Look through the entries. Copy each line that has the word "purple".

Dataset content
..............................

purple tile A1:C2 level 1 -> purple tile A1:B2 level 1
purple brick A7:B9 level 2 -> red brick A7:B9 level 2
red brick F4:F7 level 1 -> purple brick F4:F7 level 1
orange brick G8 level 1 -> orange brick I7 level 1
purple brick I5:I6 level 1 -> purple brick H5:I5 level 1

..............................

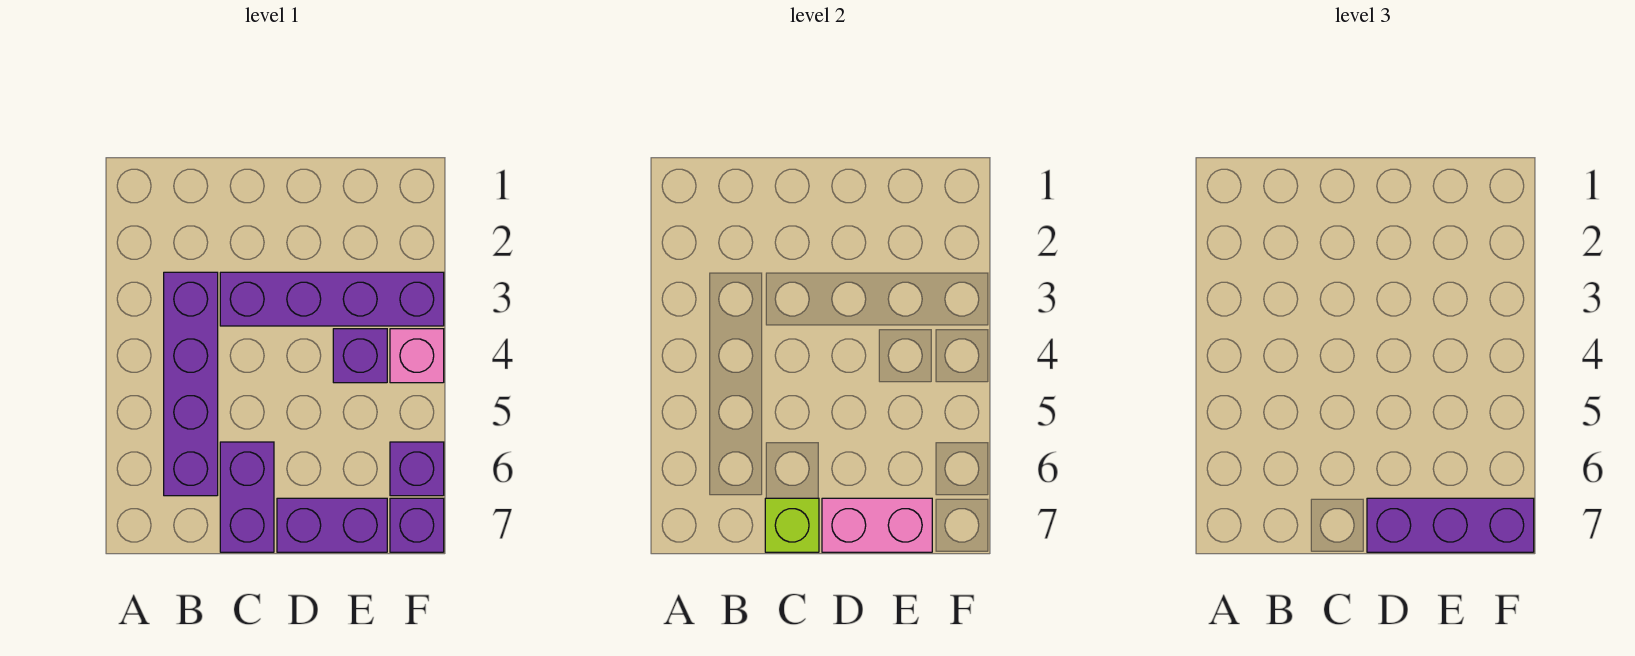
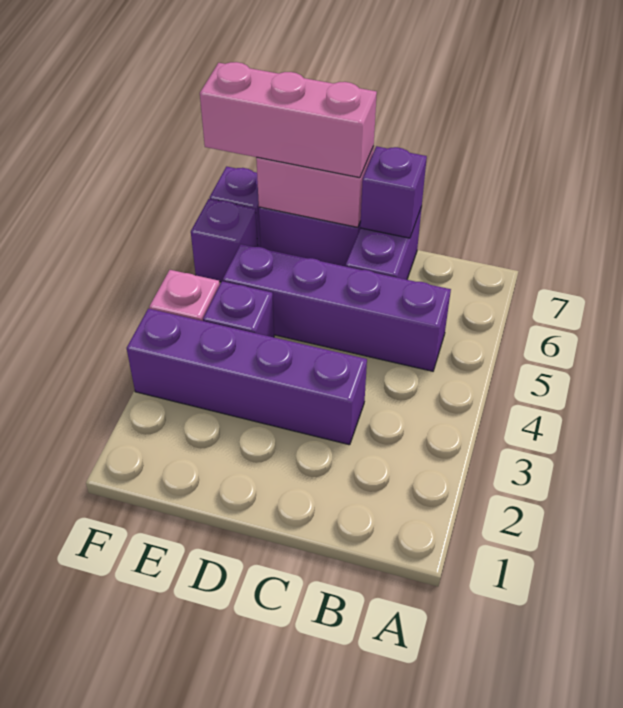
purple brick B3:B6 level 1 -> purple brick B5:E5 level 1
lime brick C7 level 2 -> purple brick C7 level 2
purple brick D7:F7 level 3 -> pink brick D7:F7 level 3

..............................

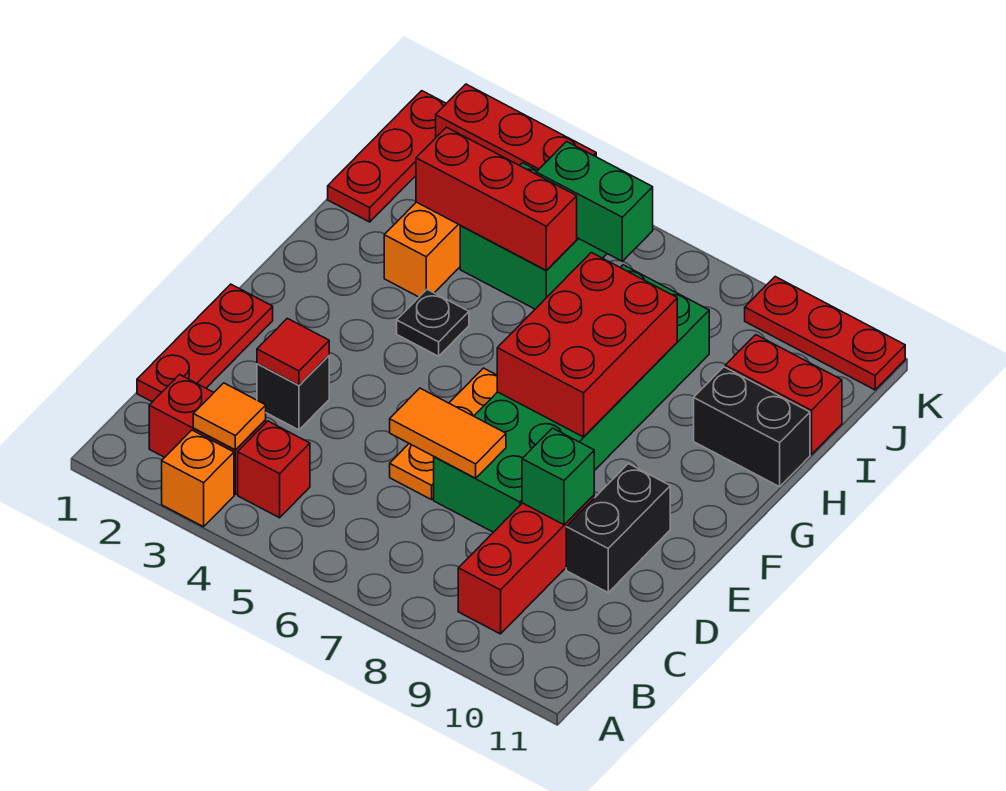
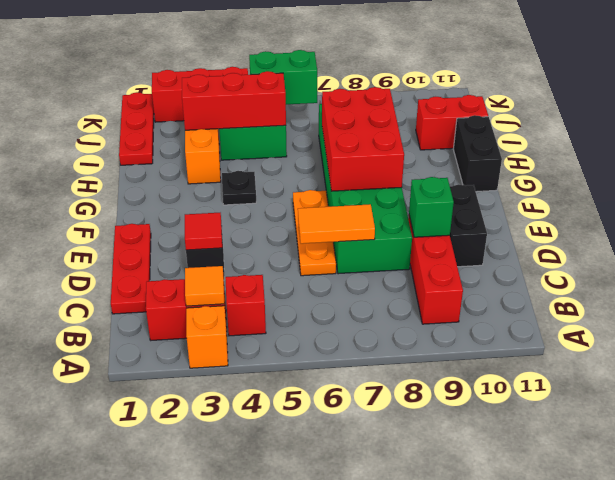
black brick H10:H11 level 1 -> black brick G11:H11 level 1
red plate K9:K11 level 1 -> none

..............................

Answer box
purple tile A1:C2 level 1 -> purple tile A1:B2 level 1
purple brick A7:B9 level 2 -> red brick A7:B9 level 2
red brick F4:F7 level 1 -> purple brick F4:F7 level 1
purple brick I5:I6 level 1 -> purple brick H5:I5 level 1
purple brick B3:B6 level 1 -> purple brick B5:E5 level 1
lime brick C7 level 2 -> purple brick C7 level 2
purple brick D7:F7 level 3 -> pink brick D7:F7 level 3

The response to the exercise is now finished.